#### Your objective:
Could you reproduce word for word the stretch of the items from the line containing "Is leather-like tan chair at center to" through the line containing "This screenshot has height=512, width=384.", including both of those lines?

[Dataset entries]
-=-=-

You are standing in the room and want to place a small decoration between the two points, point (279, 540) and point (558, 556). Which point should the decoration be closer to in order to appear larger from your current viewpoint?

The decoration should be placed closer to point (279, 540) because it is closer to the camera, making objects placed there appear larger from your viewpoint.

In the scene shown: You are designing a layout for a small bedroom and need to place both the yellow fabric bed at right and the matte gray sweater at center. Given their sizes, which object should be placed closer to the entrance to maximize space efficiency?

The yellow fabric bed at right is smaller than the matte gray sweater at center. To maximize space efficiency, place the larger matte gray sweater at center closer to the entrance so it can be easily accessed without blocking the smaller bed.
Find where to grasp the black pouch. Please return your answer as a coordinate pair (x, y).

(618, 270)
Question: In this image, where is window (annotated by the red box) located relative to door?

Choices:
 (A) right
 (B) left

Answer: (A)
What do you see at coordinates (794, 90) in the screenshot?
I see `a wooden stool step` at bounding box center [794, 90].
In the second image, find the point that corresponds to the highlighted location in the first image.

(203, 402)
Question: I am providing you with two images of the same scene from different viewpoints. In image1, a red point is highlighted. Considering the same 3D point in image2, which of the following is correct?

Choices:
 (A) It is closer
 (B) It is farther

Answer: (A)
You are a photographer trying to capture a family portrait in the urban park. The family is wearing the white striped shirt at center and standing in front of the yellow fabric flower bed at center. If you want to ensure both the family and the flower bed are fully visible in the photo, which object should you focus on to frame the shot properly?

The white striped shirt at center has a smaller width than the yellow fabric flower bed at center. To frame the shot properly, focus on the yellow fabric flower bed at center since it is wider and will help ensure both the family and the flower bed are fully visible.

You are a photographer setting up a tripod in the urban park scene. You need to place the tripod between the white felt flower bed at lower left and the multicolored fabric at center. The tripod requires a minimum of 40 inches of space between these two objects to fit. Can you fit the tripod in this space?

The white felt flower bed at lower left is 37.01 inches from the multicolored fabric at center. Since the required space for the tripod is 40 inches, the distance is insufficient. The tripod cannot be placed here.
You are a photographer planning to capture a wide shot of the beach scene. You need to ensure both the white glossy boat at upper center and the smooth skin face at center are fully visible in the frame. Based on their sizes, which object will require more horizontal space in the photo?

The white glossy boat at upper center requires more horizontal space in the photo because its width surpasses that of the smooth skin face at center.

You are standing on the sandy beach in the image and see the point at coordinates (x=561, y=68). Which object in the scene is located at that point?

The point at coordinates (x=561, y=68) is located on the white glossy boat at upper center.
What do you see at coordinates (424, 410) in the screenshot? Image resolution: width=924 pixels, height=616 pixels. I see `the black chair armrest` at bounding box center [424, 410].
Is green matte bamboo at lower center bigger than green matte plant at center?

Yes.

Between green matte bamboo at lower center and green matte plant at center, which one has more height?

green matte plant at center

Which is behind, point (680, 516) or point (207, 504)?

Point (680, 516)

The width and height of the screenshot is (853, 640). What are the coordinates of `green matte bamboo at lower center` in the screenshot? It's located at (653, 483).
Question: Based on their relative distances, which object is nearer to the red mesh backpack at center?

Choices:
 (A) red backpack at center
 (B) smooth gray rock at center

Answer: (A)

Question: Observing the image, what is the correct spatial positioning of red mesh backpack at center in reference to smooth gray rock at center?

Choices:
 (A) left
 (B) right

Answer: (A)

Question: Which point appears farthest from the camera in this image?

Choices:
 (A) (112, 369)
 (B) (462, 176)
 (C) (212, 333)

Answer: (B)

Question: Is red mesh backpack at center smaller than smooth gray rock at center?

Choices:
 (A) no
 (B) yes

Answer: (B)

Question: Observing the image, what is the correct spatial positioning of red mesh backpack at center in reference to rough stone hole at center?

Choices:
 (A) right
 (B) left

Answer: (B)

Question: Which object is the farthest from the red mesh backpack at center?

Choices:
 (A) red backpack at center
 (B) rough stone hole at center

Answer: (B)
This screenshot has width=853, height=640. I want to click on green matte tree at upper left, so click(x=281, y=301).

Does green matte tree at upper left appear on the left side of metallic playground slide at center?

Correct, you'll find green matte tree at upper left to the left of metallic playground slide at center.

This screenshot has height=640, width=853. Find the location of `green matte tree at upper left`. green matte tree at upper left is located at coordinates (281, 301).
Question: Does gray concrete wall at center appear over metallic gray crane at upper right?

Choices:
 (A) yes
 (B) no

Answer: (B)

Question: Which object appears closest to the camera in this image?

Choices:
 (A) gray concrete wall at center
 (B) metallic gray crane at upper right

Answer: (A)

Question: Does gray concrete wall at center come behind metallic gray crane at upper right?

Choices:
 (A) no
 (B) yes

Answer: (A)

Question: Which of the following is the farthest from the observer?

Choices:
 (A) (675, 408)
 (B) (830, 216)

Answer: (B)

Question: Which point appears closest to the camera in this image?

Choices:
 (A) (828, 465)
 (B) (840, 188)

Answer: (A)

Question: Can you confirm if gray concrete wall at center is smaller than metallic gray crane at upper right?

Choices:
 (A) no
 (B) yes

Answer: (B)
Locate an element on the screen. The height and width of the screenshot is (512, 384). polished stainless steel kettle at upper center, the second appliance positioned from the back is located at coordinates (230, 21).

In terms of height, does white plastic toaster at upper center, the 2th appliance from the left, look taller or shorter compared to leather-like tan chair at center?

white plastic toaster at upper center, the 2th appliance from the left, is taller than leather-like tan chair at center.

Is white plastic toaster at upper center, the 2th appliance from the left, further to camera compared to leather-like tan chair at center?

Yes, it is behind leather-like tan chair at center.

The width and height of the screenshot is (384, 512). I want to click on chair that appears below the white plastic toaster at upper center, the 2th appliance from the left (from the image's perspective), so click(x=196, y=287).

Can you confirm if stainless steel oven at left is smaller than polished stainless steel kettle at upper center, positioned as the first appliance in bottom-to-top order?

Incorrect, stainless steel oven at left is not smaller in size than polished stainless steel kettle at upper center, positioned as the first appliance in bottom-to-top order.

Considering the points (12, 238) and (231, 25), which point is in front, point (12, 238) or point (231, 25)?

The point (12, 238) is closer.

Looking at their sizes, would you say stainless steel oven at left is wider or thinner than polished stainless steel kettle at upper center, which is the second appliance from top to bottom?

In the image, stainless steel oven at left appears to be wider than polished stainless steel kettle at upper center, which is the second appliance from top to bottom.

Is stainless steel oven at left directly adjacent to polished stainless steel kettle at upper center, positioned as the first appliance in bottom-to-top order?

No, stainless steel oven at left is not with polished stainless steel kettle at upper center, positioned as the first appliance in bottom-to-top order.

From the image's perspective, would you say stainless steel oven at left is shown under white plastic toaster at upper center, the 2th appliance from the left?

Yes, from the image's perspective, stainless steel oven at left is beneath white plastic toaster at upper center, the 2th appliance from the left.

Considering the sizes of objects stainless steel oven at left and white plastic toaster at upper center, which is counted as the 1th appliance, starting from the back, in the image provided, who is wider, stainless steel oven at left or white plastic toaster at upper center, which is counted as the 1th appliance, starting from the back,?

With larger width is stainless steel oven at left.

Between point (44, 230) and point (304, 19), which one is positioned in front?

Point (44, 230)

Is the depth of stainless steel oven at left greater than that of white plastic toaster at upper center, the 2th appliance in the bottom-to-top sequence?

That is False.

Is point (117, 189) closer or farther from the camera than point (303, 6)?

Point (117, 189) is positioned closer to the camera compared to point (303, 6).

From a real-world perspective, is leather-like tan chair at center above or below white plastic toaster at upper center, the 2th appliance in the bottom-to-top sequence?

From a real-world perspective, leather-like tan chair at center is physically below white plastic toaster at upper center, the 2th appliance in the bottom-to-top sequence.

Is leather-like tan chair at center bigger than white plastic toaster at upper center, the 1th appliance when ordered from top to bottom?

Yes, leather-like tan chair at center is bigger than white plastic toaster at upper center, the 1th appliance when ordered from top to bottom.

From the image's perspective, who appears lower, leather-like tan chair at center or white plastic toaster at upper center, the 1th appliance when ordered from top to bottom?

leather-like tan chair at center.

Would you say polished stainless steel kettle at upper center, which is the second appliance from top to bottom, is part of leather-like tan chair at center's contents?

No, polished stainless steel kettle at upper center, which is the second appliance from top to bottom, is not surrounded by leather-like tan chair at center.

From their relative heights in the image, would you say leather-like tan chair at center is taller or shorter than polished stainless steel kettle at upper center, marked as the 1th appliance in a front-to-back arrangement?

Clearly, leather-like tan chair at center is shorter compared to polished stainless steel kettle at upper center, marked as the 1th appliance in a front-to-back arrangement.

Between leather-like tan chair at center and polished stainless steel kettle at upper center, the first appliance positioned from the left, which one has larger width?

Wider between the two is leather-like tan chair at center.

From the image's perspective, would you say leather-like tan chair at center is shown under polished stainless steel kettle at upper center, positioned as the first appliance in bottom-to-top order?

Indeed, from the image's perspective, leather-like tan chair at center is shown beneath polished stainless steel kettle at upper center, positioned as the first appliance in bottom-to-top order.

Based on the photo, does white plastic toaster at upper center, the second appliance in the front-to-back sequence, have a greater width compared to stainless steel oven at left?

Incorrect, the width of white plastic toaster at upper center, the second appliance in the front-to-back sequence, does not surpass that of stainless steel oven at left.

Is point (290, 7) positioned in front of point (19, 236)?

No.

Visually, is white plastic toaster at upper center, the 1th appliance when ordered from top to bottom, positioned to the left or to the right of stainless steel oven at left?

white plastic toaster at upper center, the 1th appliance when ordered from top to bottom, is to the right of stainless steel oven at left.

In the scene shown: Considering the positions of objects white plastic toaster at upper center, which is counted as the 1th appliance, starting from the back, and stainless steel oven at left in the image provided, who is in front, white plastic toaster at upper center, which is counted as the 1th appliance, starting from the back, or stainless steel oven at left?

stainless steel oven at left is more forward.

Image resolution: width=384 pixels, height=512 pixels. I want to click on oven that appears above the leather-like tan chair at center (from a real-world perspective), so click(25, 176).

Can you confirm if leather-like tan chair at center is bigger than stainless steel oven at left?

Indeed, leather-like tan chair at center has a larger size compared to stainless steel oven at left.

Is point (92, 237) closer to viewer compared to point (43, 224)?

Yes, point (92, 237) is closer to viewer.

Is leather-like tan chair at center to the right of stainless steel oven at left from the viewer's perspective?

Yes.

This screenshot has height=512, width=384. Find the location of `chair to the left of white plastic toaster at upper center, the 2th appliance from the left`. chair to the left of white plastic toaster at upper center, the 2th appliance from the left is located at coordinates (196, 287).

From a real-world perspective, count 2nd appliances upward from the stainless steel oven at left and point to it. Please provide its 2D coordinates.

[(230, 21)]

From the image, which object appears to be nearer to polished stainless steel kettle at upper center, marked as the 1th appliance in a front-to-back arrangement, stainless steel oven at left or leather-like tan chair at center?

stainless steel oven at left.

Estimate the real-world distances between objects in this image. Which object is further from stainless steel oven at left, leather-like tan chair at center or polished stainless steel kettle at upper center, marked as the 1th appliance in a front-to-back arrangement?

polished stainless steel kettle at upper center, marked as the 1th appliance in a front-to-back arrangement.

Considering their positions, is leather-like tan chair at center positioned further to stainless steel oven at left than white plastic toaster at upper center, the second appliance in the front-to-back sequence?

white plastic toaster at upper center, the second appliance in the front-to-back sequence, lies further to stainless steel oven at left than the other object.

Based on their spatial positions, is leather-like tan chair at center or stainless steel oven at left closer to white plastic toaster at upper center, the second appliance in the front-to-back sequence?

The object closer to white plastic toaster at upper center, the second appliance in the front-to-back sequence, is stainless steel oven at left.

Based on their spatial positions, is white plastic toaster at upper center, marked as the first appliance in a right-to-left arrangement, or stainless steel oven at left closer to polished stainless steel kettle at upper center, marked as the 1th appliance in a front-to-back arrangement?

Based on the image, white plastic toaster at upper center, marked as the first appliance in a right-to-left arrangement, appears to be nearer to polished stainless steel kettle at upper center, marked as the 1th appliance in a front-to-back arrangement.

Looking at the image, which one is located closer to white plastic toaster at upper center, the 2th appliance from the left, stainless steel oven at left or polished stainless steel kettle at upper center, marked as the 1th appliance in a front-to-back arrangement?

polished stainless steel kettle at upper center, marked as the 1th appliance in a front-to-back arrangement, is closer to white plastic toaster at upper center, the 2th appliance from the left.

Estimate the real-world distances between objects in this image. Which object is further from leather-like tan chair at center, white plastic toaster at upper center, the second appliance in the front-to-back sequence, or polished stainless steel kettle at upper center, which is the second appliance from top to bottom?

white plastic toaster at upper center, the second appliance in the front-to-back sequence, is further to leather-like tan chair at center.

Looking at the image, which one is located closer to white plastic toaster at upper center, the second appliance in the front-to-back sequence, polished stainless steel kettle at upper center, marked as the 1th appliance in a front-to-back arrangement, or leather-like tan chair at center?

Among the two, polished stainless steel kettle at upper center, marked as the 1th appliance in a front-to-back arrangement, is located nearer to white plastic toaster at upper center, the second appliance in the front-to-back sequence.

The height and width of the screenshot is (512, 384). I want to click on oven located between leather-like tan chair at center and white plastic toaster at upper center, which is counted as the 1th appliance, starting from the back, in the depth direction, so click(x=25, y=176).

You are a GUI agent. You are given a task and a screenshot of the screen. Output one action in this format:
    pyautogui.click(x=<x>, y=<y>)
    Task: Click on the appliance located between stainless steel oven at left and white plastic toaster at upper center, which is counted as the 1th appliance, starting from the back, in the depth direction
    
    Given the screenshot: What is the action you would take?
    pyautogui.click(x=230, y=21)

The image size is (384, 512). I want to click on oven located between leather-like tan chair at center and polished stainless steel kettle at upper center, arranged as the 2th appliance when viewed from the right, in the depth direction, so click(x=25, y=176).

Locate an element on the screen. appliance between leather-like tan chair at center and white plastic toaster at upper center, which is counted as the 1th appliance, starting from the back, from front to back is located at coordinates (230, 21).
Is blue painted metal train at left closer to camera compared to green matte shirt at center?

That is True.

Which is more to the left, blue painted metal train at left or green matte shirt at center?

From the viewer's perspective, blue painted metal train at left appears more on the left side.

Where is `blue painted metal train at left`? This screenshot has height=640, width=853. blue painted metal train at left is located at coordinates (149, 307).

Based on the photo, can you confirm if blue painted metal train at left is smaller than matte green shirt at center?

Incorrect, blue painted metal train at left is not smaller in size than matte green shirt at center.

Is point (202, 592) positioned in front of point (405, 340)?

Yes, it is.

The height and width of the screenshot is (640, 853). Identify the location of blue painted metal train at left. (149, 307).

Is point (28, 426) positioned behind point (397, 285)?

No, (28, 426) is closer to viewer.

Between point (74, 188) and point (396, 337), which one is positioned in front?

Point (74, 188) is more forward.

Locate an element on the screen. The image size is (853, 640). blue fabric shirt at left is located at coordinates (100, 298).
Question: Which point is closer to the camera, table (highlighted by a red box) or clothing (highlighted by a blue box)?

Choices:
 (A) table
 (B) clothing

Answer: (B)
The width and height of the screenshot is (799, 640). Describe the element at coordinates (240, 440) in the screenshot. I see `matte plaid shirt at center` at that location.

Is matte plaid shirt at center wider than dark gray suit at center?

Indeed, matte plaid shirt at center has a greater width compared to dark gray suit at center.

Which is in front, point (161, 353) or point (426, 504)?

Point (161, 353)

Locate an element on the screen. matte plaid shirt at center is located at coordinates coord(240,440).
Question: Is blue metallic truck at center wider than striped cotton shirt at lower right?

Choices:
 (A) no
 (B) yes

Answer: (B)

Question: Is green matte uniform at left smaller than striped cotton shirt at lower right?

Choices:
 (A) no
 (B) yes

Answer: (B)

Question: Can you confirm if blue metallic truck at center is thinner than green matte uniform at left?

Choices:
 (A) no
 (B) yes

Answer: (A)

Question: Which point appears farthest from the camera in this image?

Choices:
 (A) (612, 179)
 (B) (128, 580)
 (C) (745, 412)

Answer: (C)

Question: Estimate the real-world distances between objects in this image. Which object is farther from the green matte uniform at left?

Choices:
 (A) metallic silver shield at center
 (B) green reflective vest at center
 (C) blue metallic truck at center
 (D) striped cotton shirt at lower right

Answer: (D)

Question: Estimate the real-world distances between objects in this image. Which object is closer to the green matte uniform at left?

-=-=-

#### Written solution:
Is leather-like tan chair at center to the right of stainless steel oven at left from the viewer's perspective?

Yes.

This screenshot has height=512, width=384. Find the location of `chair to the left of white plastic toaster at upper center, the 2th appliance from the left`. chair to the left of white plastic toaster at upper center, the 2th appliance from the left is located at coordinates (196, 287).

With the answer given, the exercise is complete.